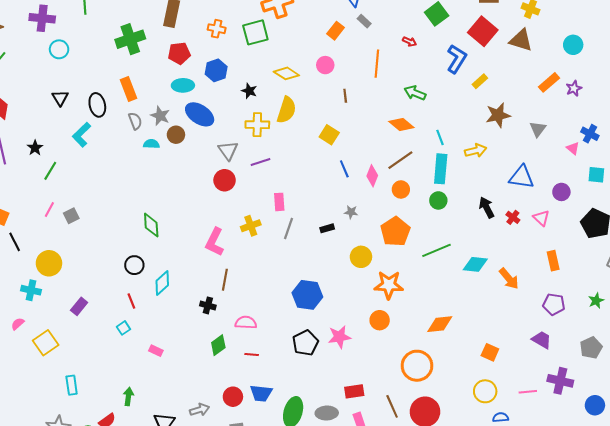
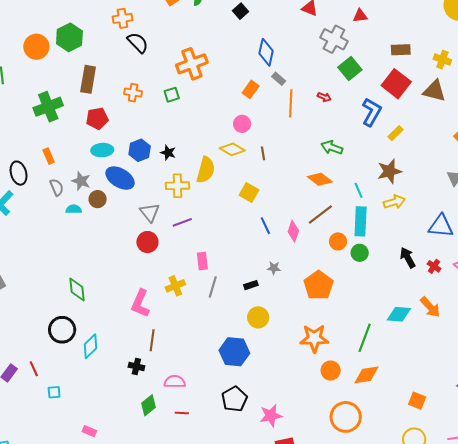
green square: (255, 32) -> (172, 95), size x0.6
orange line: (377, 64) -> (291, 103), moved
blue hexagon: (216, 70) -> (140, 150), moved
yellow diamond: (286, 73) -> (232, 149), moved
orange rectangle: (128, 89) -> (49, 156), size x0.7
brown star: (498, 115) -> (389, 171), moved
orange circle: (401, 189) -> (338, 241), moved
green line: (437, 250) -> (365, 338), moved, turned -44
yellow circle: (361, 257) -> (258, 317), moved
black circle: (134, 265) -> (62, 330), size x1.4
orange arrow: (509, 279) -> (430, 307), moved
red line: (131, 301) -> (34, 369), moved
orange circle: (380, 320) -> (331, 371), moved
cyan square: (124, 328) -> (54, 392), turned 32
pink star: (339, 337) -> (271, 416), moved
pink rectangle: (156, 351) -> (89, 431), moved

Brief: An exact copy of the entries above is required; pictures are not part of it.

Answer for this exercise:
green square: (255, 32) -> (172, 95), size x0.6
orange line: (377, 64) -> (291, 103), moved
blue hexagon: (216, 70) -> (140, 150), moved
yellow diamond: (286, 73) -> (232, 149), moved
orange rectangle: (128, 89) -> (49, 156), size x0.7
brown star: (498, 115) -> (389, 171), moved
orange circle: (401, 189) -> (338, 241), moved
green line: (437, 250) -> (365, 338), moved, turned -44
yellow circle: (361, 257) -> (258, 317), moved
black circle: (134, 265) -> (62, 330), size x1.4
orange arrow: (509, 279) -> (430, 307), moved
red line: (131, 301) -> (34, 369), moved
orange circle: (380, 320) -> (331, 371), moved
cyan square: (124, 328) -> (54, 392), turned 32
pink star: (339, 337) -> (271, 416), moved
pink rectangle: (156, 351) -> (89, 431), moved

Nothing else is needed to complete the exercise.